(Your instructions):
Below are the records; copy each line in which "semicircle" occurs.

(Source material):

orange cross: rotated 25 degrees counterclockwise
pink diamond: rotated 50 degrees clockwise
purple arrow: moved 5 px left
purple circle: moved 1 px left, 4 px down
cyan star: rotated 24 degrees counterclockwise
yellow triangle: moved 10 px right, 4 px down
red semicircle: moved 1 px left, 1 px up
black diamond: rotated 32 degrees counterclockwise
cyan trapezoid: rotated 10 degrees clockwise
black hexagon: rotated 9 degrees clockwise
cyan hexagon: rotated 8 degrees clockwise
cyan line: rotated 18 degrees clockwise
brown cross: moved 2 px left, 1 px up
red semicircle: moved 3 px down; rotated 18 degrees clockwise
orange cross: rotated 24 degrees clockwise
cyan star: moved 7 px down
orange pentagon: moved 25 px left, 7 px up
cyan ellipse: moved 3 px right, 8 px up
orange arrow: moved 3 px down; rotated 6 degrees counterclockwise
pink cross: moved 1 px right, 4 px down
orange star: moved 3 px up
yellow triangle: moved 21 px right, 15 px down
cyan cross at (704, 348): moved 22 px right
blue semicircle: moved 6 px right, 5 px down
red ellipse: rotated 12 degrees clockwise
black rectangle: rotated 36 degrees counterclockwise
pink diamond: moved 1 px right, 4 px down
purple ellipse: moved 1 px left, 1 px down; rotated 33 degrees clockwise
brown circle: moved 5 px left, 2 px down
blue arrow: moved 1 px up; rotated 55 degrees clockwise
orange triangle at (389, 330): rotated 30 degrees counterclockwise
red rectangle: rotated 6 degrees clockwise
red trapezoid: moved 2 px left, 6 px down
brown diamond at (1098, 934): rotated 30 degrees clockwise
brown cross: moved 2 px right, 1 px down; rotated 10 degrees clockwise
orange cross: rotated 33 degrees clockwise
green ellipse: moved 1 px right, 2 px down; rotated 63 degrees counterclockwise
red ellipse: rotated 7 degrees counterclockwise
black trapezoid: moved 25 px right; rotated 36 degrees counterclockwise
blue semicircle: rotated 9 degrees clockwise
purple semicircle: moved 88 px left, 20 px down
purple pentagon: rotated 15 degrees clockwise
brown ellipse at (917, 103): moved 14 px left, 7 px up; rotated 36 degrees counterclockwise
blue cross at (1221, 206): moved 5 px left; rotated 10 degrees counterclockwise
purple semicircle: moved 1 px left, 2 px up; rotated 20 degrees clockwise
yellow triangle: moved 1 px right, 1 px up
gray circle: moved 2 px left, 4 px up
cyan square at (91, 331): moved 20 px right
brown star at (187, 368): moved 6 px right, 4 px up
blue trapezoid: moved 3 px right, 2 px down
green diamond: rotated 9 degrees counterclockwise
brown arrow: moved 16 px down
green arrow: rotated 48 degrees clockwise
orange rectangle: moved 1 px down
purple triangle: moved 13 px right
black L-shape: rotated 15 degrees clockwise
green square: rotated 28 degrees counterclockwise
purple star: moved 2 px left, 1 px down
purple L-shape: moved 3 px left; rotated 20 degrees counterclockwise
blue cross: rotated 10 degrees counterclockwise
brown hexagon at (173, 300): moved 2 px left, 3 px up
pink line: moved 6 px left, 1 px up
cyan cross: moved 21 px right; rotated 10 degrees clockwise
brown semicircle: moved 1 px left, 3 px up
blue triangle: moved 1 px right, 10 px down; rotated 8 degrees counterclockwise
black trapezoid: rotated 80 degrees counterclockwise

(Written answer):
red semicircle: moved 1 px left, 1 px up
red semicircle: moved 3 px down; rotated 18 degrees clockwise
blue semicircle: moved 6 px right, 5 px down
blue semicircle: rotated 9 degrees clockwise
purple semicircle: moved 88 px left, 20 px down
purple semicircle: moved 1 px left, 2 px up; rotated 20 degrees clockwise
brown semicircle: moved 1 px left, 3 px up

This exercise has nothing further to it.